## Begin PROVIDED MATERIAL

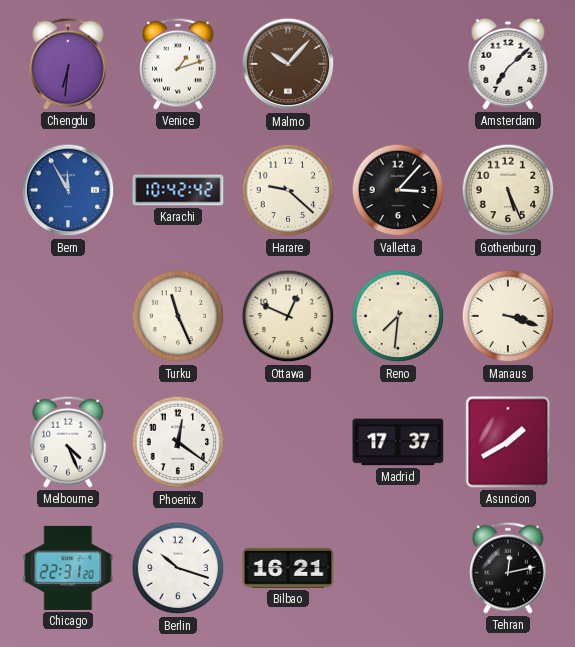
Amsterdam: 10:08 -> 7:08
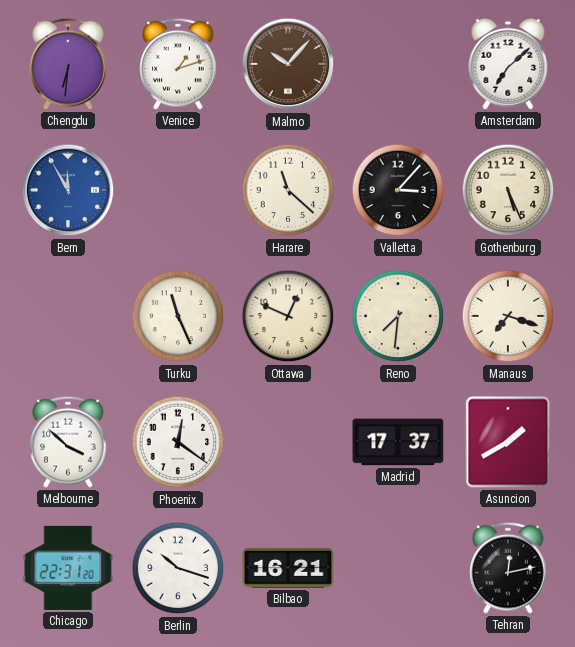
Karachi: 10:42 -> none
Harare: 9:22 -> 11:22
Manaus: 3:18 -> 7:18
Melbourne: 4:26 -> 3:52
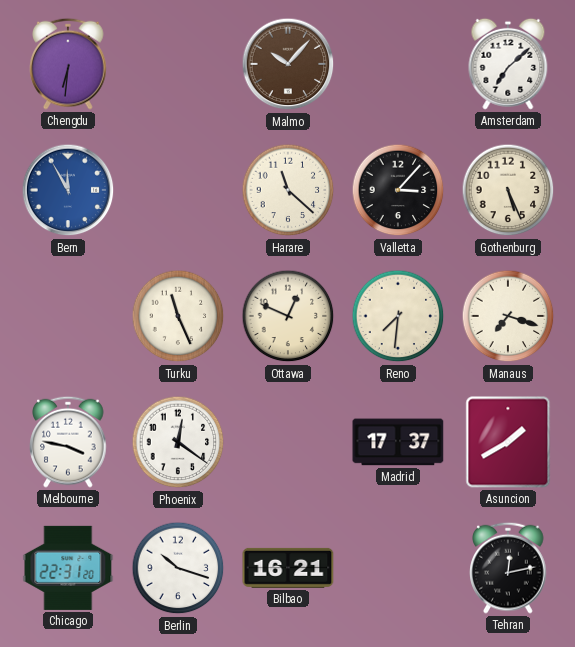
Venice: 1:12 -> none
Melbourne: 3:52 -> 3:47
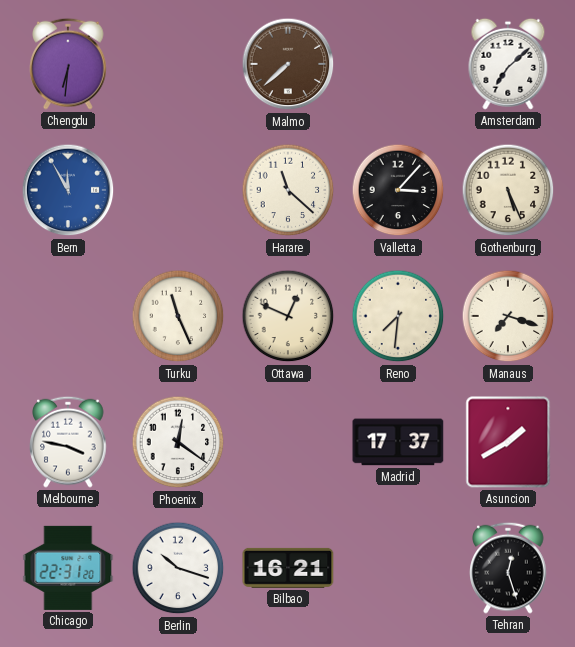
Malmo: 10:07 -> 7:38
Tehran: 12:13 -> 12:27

## End PROVIDED MATERIAL

(AIM):
Can you copy the material word for word, beginning at the line that contains "Karachi: 10:42 -> none" and continuing through its end? Leave the pictures out of your answer.

(IN RESPONSE):
Karachi: 10:42 -> none
Harare: 9:22 -> 11:22
Manaus: 3:18 -> 7:18
Melbourne: 4:26 -> 3:52
Venice: 1:12 -> none
Melbourne: 3:52 -> 3:47
Malmo: 10:07 -> 7:38
Tehran: 12:13 -> 12:27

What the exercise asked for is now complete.